EXERCISE DESCRIPTION:
Word for word, print each line of the listing below; pictures stay out.

RECORDS FOR PROCESSING:
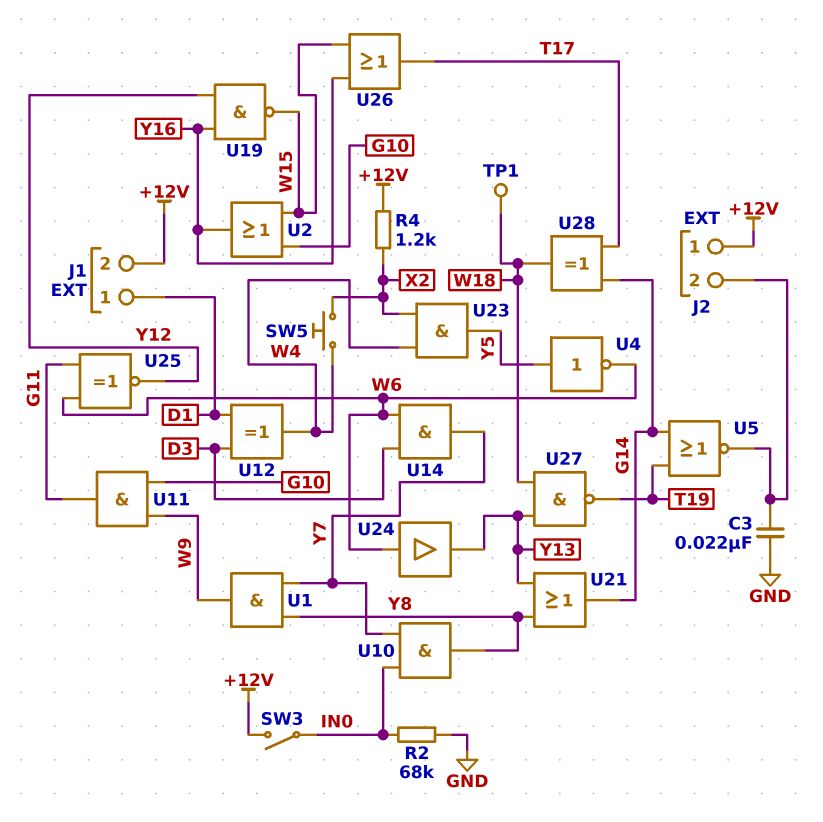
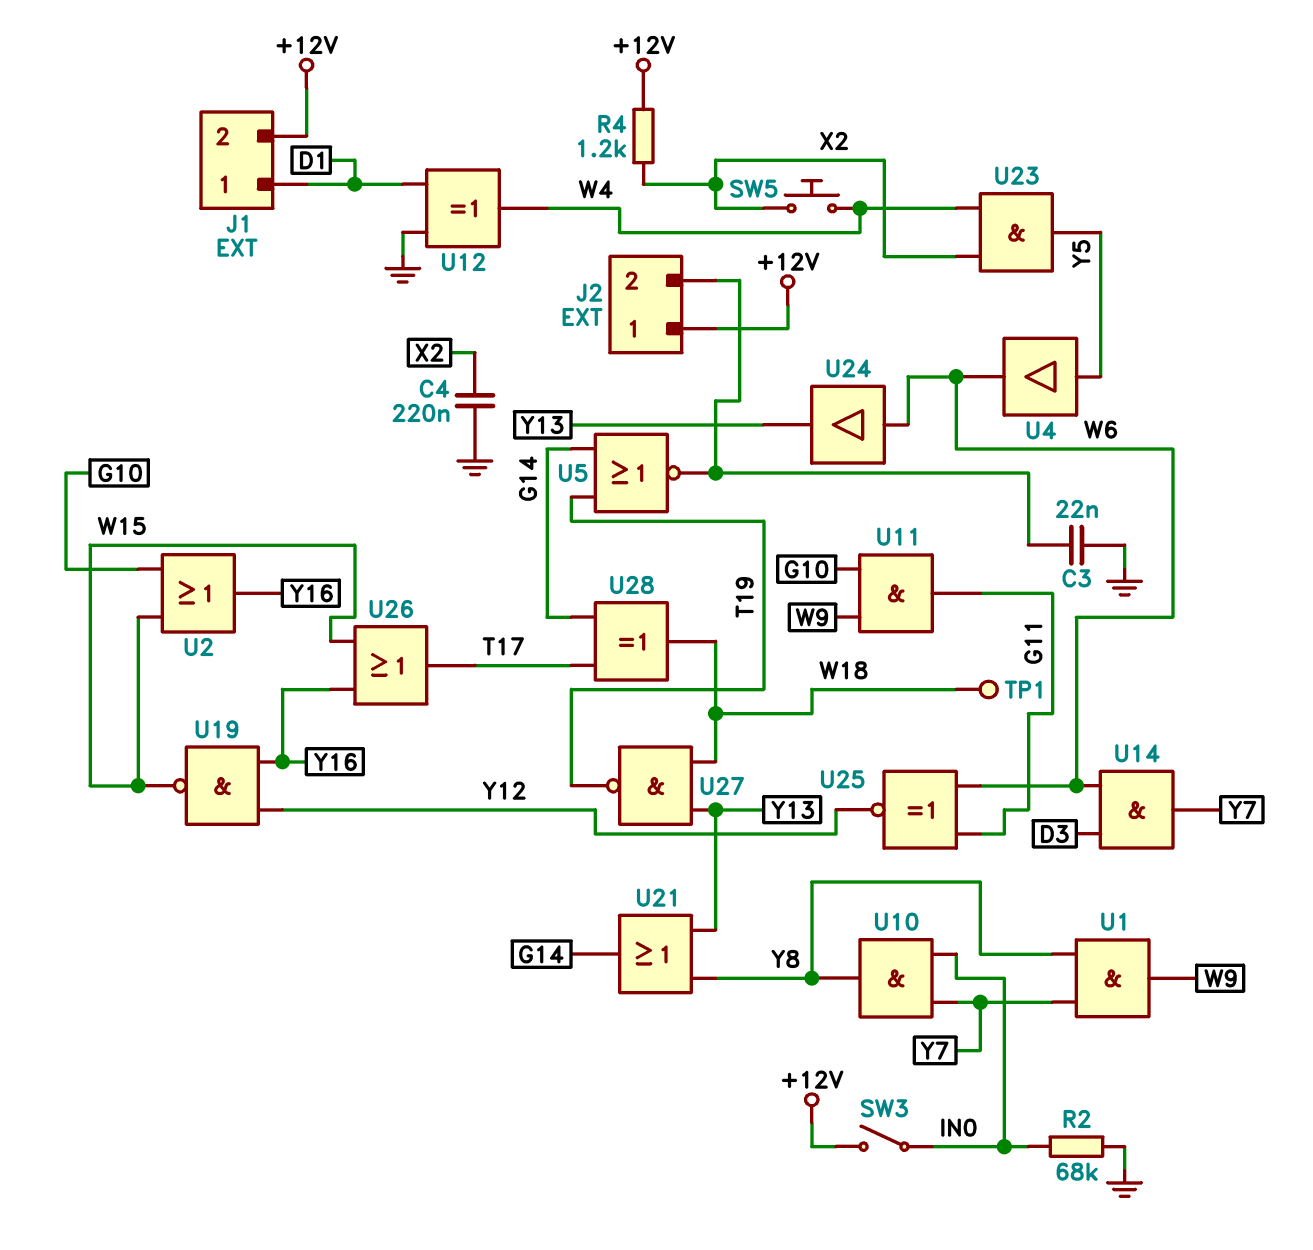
C4: none -> 220nF (GND, X2)
U4: NOT (in Y5, out W6) -> buffer (in Y5, out W6)
U12: XOR (in D1, in D3, out W4) -> XOR (in D1, in GND, out W4)

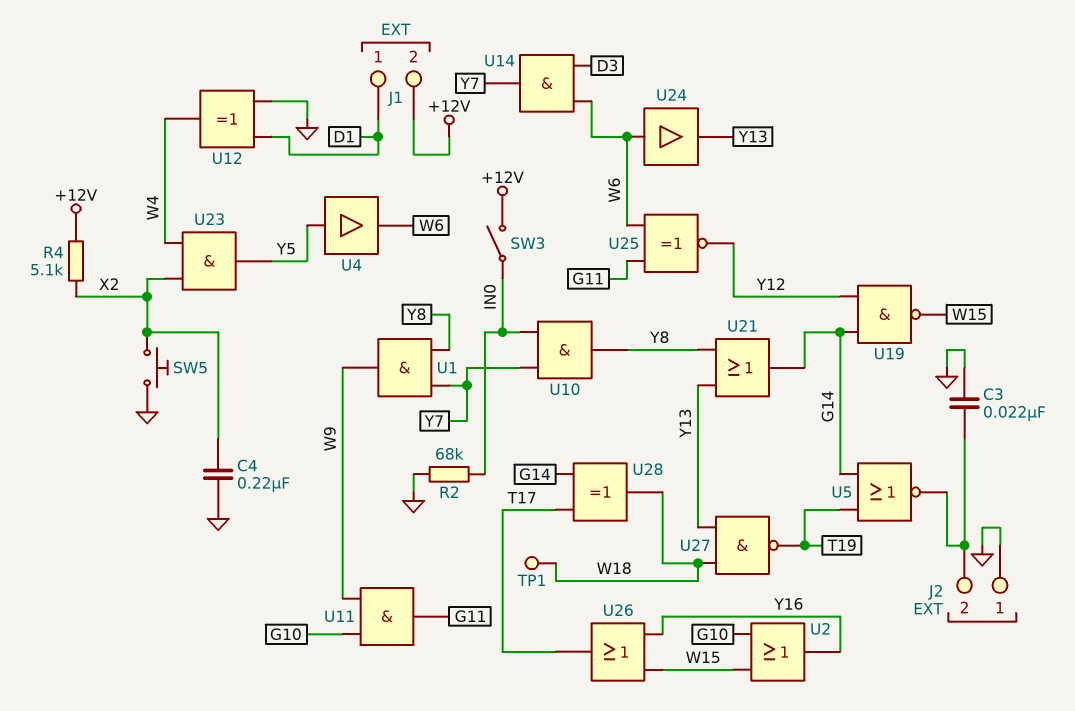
J2 pin 1: +12V -> GND
R4: 1.2k (+12V, X2) -> 5.1k (+12V, X2)
SW5: button (W4, X2) -> button (GND, X2)
U19: NAND (in Y12, in Y16, out W15) -> NAND (in G14, in Y12, out W15)

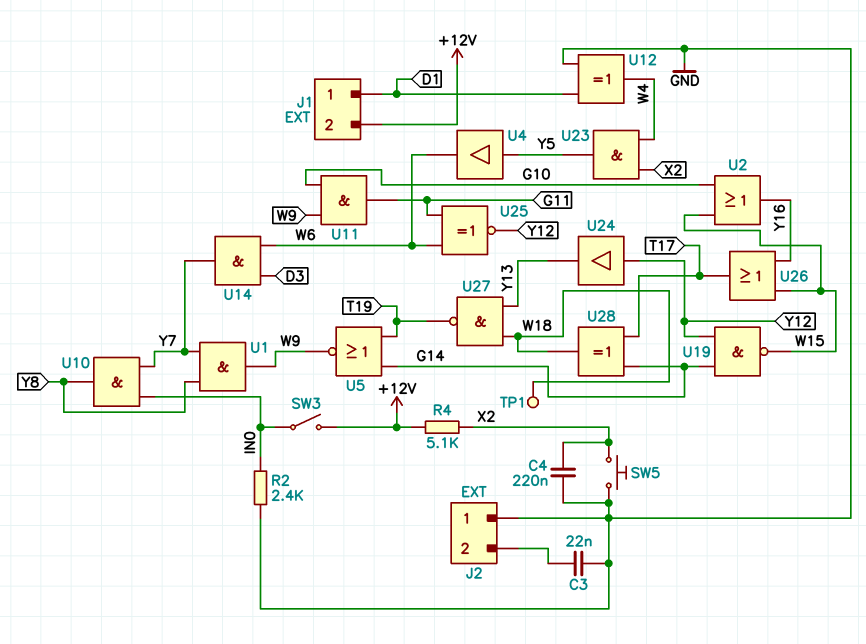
R2: 68k (GND, IN0) -> 2.4k (GND, IN0)
U5: NOR (in G14, in T19, out J2/2) -> NOR (in G14, in T19, out W9)
U21: OR (in Y8, in Y13, out G14) -> none
U24: buffer (in W6, out Y13) -> buffer (in Y12, out Y13)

RESULT OF THE EXERCISE:
C4: none -> 220nF (GND, X2)
U4: NOT (in Y5, out W6) -> buffer (in Y5, out W6)
U12: XOR (in D1, in D3, out W4) -> XOR (in D1, in GND, out W4)

J2 pin 1: +12V -> GND
R4: 1.2k (+12V, X2) -> 5.1k (+12V, X2)
SW5: button (W4, X2) -> button (GND, X2)
U19: NAND (in Y12, in Y16, out W15) -> NAND (in G14, in Y12, out W15)

R2: 68k (GND, IN0) -> 2.4k (GND, IN0)
U5: NOR (in G14, in T19, out J2/2) -> NOR (in G14, in T19, out W9)
U21: OR (in Y8, in Y13, out G14) -> none
U24: buffer (in W6, out Y13) -> buffer (in Y12, out Y13)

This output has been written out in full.